- Opening Delimiter -

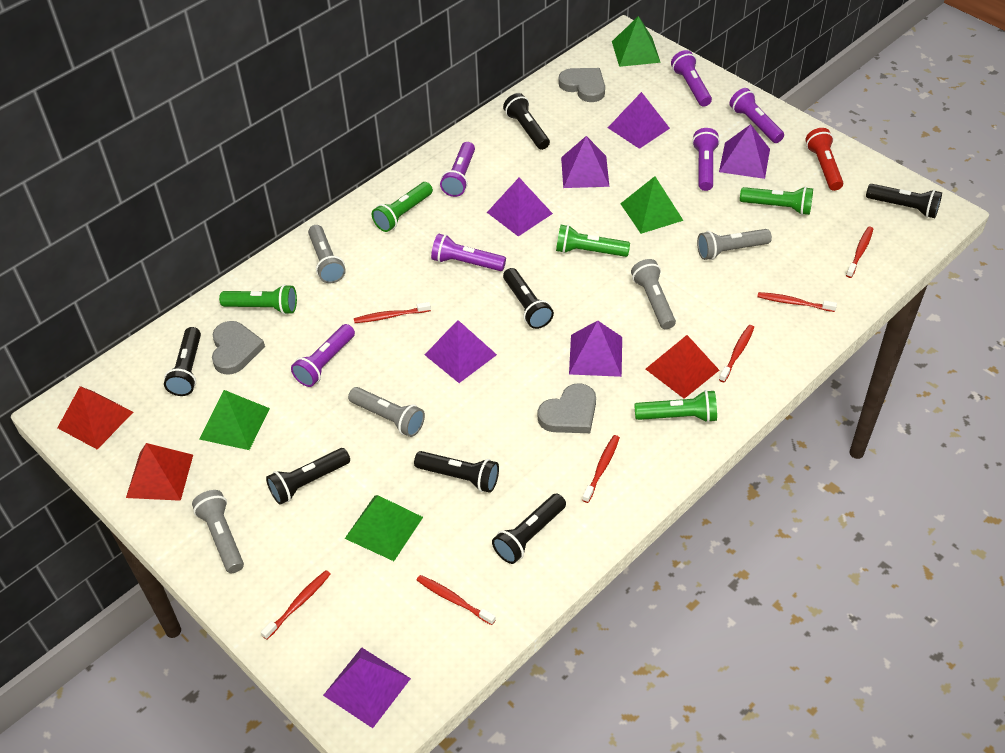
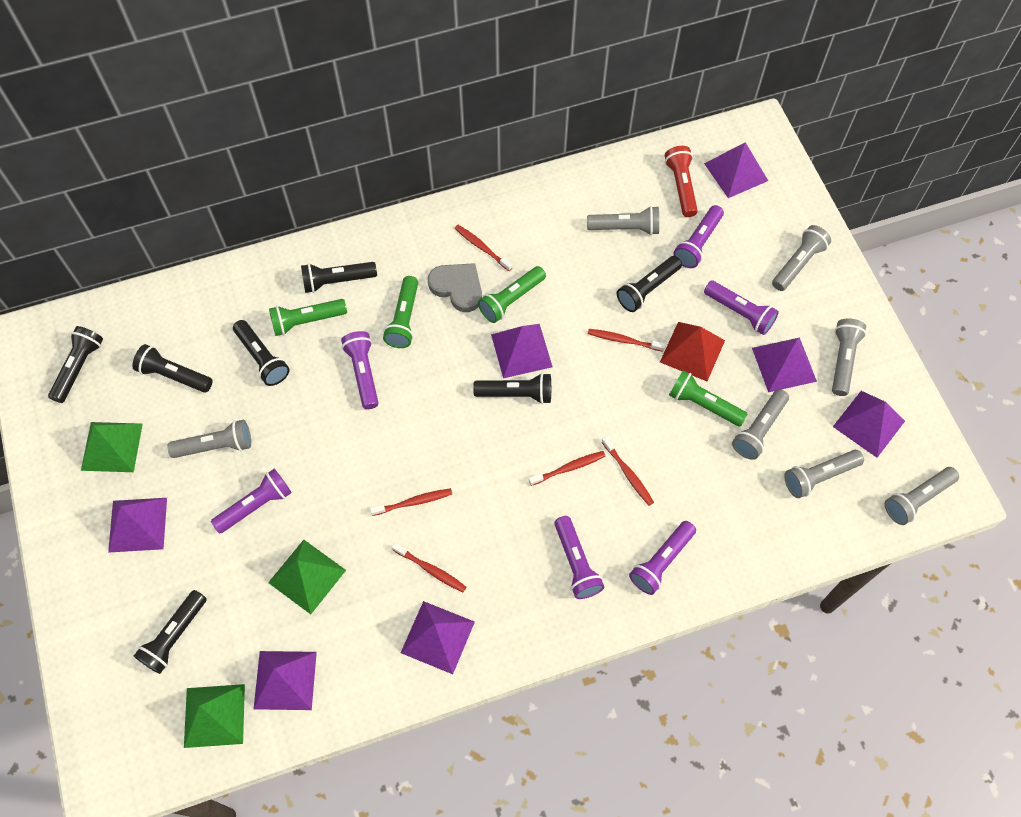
green flashlight: 5 -> 4
green pyramid: 4 -> 3
grey flashlight: 5 -> 7
grey heart: 3 -> 1
red pyramid: 3 -> 1
red toothbrush: 7 -> 6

- Closing Delimiter -

## Work instructions
Each line from the one containing "grey flashlight: 5 -> 7" through the end of the material must be returned exactly; no other line should appear.

## Answer to this exercise
grey flashlight: 5 -> 7
grey heart: 3 -> 1
red pyramid: 3 -> 1
red toothbrush: 7 -> 6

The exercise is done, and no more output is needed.